**Aim of the exercise**
Start at the line with "red brick H5:H6" in the records below, stop at the line with "grey brick J5:L5", and return every line in that span exactly, the two end lines included.

**Available data**

-- Opening Marker --

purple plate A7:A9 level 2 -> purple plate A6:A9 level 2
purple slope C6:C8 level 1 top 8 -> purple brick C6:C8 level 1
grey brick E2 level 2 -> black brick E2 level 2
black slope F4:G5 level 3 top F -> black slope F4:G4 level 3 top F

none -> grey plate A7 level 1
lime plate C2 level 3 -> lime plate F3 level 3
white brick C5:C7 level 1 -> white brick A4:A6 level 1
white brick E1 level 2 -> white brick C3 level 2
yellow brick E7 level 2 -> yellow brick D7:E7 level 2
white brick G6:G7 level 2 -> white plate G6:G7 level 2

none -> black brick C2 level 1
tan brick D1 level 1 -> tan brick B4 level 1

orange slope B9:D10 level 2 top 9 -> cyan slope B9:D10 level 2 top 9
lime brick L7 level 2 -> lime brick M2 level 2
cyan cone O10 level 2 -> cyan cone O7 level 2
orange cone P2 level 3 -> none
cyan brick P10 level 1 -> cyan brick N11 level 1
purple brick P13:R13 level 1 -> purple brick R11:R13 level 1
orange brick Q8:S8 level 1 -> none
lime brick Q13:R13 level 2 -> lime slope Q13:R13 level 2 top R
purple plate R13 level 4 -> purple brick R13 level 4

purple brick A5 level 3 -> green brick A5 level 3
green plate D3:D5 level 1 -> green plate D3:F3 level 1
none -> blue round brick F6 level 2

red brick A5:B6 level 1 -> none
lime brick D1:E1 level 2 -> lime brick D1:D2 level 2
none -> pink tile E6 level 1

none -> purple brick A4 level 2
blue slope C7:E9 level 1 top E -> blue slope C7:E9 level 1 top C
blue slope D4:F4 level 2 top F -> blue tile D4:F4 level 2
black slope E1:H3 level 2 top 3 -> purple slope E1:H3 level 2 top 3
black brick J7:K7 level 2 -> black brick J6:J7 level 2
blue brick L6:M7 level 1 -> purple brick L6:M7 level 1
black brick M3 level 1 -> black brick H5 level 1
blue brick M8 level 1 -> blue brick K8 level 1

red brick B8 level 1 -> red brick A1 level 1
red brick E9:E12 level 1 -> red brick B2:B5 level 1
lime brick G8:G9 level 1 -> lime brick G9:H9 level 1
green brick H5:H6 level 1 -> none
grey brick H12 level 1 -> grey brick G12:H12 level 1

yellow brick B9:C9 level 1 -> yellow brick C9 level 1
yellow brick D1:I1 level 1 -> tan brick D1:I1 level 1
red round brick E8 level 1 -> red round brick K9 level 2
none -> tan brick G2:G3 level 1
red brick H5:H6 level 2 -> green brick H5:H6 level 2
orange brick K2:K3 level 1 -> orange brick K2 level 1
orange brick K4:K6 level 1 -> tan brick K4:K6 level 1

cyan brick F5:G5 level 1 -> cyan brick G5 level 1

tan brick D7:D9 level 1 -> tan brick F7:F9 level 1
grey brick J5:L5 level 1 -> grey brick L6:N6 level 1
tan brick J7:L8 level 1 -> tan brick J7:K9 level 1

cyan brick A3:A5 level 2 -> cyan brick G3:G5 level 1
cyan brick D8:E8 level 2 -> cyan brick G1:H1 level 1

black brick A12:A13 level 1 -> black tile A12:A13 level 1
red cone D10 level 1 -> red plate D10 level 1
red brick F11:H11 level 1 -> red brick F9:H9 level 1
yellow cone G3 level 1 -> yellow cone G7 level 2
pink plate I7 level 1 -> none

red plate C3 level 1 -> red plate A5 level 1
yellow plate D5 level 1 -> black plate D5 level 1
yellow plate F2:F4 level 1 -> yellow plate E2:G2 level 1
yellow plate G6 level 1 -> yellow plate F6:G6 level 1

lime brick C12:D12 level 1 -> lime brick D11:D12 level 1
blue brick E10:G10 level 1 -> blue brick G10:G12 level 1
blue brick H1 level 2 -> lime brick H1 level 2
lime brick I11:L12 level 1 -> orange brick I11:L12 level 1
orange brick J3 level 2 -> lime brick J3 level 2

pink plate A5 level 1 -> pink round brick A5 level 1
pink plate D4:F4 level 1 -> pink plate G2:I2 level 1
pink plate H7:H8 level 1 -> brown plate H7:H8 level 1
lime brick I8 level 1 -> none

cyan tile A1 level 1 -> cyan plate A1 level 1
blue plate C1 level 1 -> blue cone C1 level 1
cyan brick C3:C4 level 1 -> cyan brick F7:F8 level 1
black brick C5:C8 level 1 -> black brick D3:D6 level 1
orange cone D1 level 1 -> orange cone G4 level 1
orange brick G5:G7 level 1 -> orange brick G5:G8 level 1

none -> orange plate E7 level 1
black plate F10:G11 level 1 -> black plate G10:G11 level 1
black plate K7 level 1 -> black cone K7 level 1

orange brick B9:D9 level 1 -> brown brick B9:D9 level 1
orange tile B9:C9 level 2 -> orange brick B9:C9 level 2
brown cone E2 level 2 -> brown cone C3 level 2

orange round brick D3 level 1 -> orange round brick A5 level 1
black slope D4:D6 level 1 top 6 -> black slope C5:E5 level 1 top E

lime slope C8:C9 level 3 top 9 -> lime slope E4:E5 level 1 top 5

-- Closing Marker --

**Answer**
red brick H5:H6 level 2 -> green brick H5:H6 level 2
orange brick K2:K3 level 1 -> orange brick K2 level 1
orange brick K4:K6 level 1 -> tan brick K4:K6 level 1

cyan brick F5:G5 level 1 -> cyan brick G5 level 1

tan brick D7:D9 level 1 -> tan brick F7:F9 level 1
grey brick J5:L5 level 1 -> grey brick L6:N6 level 1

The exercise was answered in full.